§ Directions
Restate the listing below word for word.

§ Exercise inputs
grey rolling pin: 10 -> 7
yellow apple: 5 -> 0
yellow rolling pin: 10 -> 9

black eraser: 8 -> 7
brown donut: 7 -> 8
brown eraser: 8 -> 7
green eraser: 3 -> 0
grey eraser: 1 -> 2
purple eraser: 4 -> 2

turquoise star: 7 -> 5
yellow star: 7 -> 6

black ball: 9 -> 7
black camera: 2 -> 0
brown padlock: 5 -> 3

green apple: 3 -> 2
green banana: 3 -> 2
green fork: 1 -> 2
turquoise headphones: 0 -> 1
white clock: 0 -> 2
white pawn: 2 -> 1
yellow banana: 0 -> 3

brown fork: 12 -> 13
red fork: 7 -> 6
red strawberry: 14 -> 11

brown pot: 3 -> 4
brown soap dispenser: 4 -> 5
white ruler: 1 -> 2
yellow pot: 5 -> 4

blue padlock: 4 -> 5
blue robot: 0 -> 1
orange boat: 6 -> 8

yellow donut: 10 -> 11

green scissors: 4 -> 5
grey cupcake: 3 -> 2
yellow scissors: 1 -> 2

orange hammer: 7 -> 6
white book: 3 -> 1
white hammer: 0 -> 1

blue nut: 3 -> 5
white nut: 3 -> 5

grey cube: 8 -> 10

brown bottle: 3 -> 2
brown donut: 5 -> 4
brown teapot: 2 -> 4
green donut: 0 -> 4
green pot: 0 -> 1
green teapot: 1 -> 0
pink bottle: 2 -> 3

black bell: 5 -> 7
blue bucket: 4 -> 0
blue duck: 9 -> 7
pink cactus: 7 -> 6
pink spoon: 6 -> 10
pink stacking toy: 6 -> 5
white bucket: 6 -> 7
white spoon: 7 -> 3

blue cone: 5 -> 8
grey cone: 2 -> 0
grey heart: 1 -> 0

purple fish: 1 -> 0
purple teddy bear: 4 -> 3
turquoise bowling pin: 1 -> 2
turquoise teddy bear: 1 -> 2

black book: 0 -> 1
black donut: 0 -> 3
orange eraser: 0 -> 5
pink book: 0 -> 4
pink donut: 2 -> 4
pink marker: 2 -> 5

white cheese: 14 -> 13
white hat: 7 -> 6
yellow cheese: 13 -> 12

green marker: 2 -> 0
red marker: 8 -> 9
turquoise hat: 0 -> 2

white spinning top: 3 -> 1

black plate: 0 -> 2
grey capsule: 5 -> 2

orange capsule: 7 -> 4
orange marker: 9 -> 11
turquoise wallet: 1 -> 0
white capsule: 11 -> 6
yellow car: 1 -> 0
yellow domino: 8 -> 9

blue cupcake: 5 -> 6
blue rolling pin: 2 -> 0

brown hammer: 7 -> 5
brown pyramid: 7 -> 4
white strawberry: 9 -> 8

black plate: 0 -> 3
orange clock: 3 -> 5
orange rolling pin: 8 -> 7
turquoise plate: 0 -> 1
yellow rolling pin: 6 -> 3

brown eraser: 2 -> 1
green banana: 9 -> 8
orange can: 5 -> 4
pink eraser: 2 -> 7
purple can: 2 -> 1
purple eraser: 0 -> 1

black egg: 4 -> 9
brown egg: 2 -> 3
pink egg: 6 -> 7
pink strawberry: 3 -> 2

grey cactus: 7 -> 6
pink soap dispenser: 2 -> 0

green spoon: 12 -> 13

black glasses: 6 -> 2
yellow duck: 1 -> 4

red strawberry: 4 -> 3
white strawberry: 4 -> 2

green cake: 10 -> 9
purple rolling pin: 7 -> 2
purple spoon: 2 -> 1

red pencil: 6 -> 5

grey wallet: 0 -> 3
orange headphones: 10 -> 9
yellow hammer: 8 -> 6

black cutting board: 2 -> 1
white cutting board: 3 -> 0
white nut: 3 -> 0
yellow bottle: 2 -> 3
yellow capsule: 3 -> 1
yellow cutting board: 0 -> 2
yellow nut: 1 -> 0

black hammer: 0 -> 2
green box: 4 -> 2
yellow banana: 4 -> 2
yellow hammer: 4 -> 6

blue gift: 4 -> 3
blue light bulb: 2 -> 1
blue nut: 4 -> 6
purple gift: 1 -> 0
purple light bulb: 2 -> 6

§ Response to the task
grey rolling pin: 10 -> 7
yellow apple: 5 -> 0
yellow rolling pin: 10 -> 9

black eraser: 8 -> 7
brown donut: 7 -> 8
brown eraser: 8 -> 7
green eraser: 3 -> 0
grey eraser: 1 -> 2
purple eraser: 4 -> 2

turquoise star: 7 -> 5
yellow star: 7 -> 6

black ball: 9 -> 7
black camera: 2 -> 0
brown padlock: 5 -> 3

green apple: 3 -> 2
green banana: 3 -> 2
green fork: 1 -> 2
turquoise headphones: 0 -> 1
white clock: 0 -> 2
white pawn: 2 -> 1
yellow banana: 0 -> 3

brown fork: 12 -> 13
red fork: 7 -> 6
red strawberry: 14 -> 11

brown pot: 3 -> 4
brown soap dispenser: 4 -> 5
white ruler: 1 -> 2
yellow pot: 5 -> 4

blue padlock: 4 -> 5
blue robot: 0 -> 1
orange boat: 6 -> 8

yellow donut: 10 -> 11

green scissors: 4 -> 5
grey cupcake: 3 -> 2
yellow scissors: 1 -> 2

orange hammer: 7 -> 6
white book: 3 -> 1
white hammer: 0 -> 1

blue nut: 3 -> 5
white nut: 3 -> 5

grey cube: 8 -> 10

brown bottle: 3 -> 2
brown donut: 5 -> 4
brown teapot: 2 -> 4
green donut: 0 -> 4
green pot: 0 -> 1
green teapot: 1 -> 0
pink bottle: 2 -> 3

black bell: 5 -> 7
blue bucket: 4 -> 0
blue duck: 9 -> 7
pink cactus: 7 -> 6
pink spoon: 6 -> 10
pink stacking toy: 6 -> 5
white bucket: 6 -> 7
white spoon: 7 -> 3

blue cone: 5 -> 8
grey cone: 2 -> 0
grey heart: 1 -> 0

purple fish: 1 -> 0
purple teddy bear: 4 -> 3
turquoise bowling pin: 1 -> 2
turquoise teddy bear: 1 -> 2

black book: 0 -> 1
black donut: 0 -> 3
orange eraser: 0 -> 5
pink book: 0 -> 4
pink donut: 2 -> 4
pink marker: 2 -> 5

white cheese: 14 -> 13
white hat: 7 -> 6
yellow cheese: 13 -> 12

green marker: 2 -> 0
red marker: 8 -> 9
turquoise hat: 0 -> 2

white spinning top: 3 -> 1

black plate: 0 -> 2
grey capsule: 5 -> 2

orange capsule: 7 -> 4
orange marker: 9 -> 11
turquoise wallet: 1 -> 0
white capsule: 11 -> 6
yellow car: 1 -> 0
yellow domino: 8 -> 9

blue cupcake: 5 -> 6
blue rolling pin: 2 -> 0

brown hammer: 7 -> 5
brown pyramid: 7 -> 4
white strawberry: 9 -> 8

black plate: 0 -> 3
orange clock: 3 -> 5
orange rolling pin: 8 -> 7
turquoise plate: 0 -> 1
yellow rolling pin: 6 -> 3

brown eraser: 2 -> 1
green banana: 9 -> 8
orange can: 5 -> 4
pink eraser: 2 -> 7
purple can: 2 -> 1
purple eraser: 0 -> 1

black egg: 4 -> 9
brown egg: 2 -> 3
pink egg: 6 -> 7
pink strawberry: 3 -> 2

grey cactus: 7 -> 6
pink soap dispenser: 2 -> 0

green spoon: 12 -> 13

black glasses: 6 -> 2
yellow duck: 1 -> 4

red strawberry: 4 -> 3
white strawberry: 4 -> 2

green cake: 10 -> 9
purple rolling pin: 7 -> 2
purple spoon: 2 -> 1

red pencil: 6 -> 5

grey wallet: 0 -> 3
orange headphones: 10 -> 9
yellow hammer: 8 -> 6

black cutting board: 2 -> 1
white cutting board: 3 -> 0
white nut: 3 -> 0
yellow bottle: 2 -> 3
yellow capsule: 3 -> 1
yellow cutting board: 0 -> 2
yellow nut: 1 -> 0

black hammer: 0 -> 2
green box: 4 -> 2
yellow banana: 4 -> 2
yellow hammer: 4 -> 6

blue gift: 4 -> 3
blue light bulb: 2 -> 1
blue nut: 4 -> 6
purple gift: 1 -> 0
purple light bulb: 2 -> 6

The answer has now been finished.